:: Data below ::
___
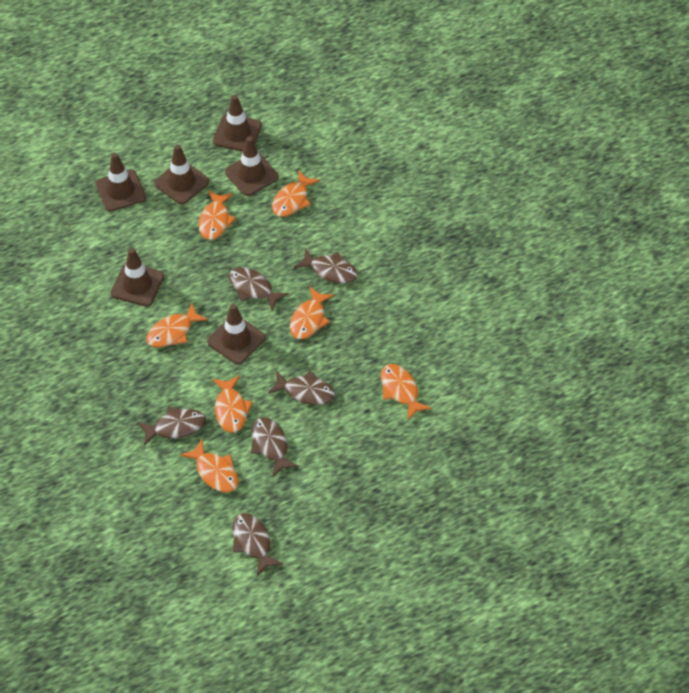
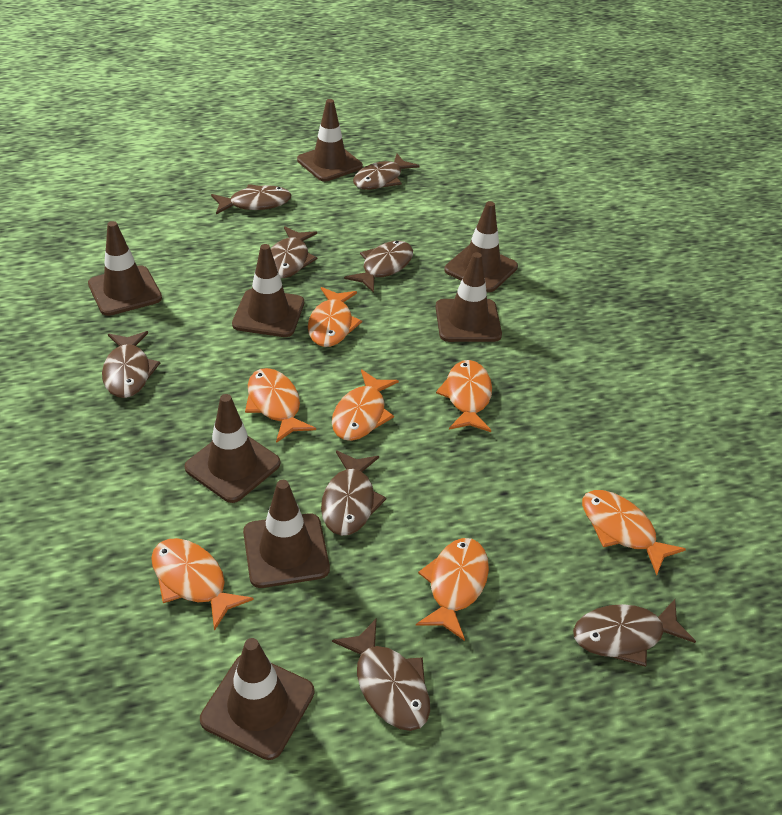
brown fish: 6 -> 8
brown traffic cone: 6 -> 8

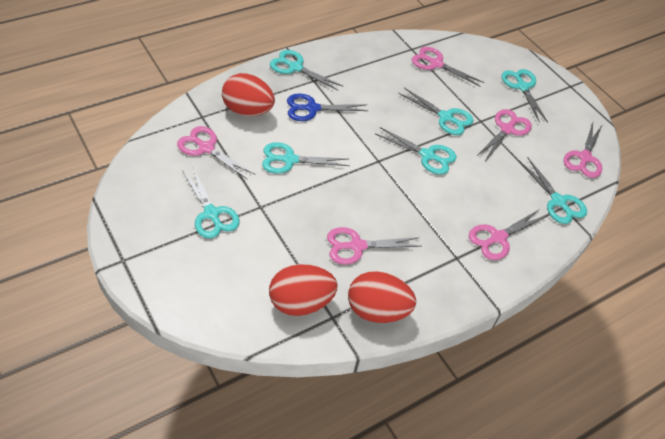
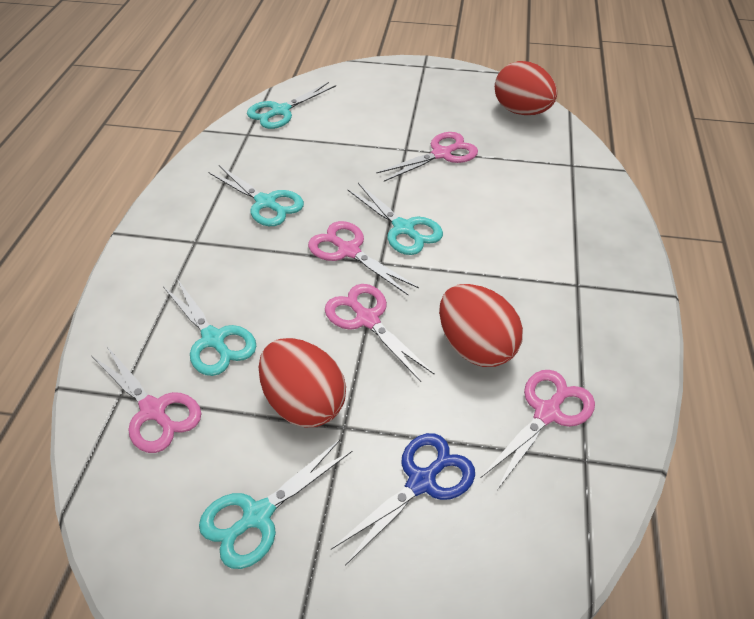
pink scissors: 6 -> 5
turquoise scissors: 7 -> 5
___
Would you restate all of the data above word for word, omitting the pictures?

brown fish: 6 -> 8
brown traffic cone: 6 -> 8

pink scissors: 6 -> 5
turquoise scissors: 7 -> 5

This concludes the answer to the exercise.